### Work required:
From the first line to the last, return the data exactly, with no pictures.

### Collected data:
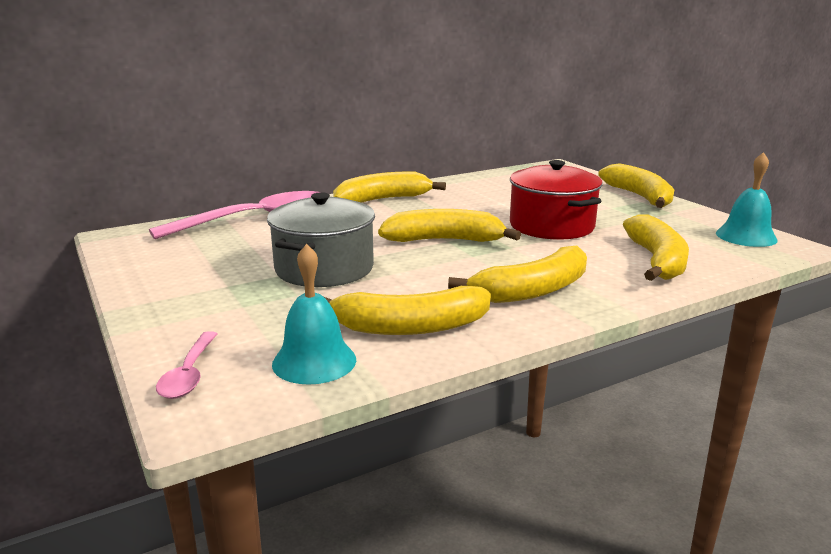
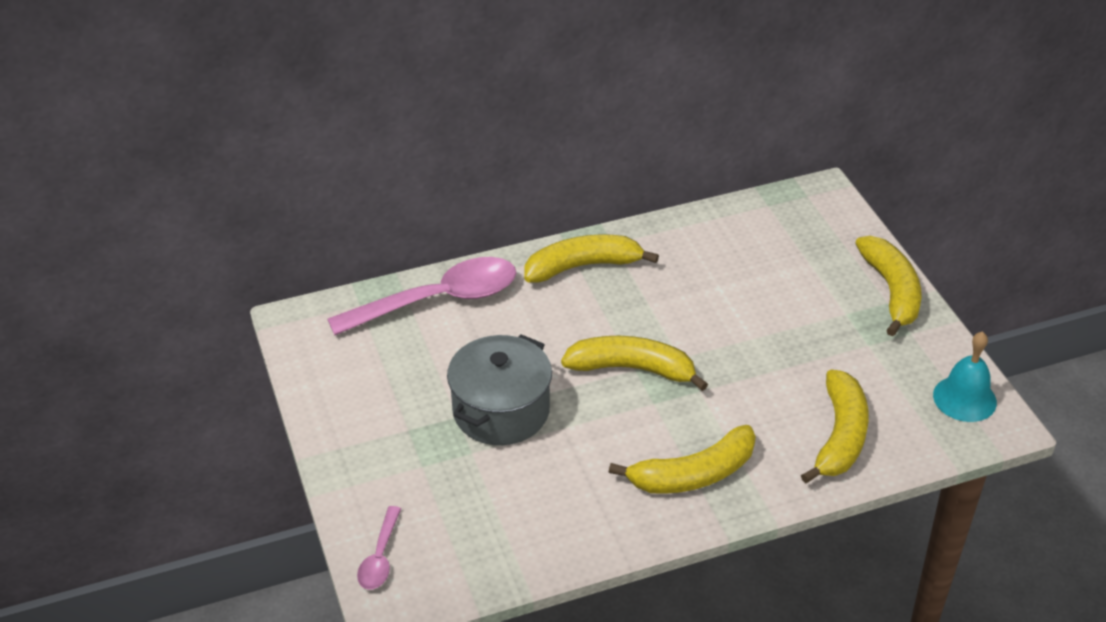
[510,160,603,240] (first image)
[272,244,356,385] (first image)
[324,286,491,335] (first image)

### Response:
[510,160,603,240] (first image)
[272,244,356,385] (first image)
[324,286,491,335] (first image)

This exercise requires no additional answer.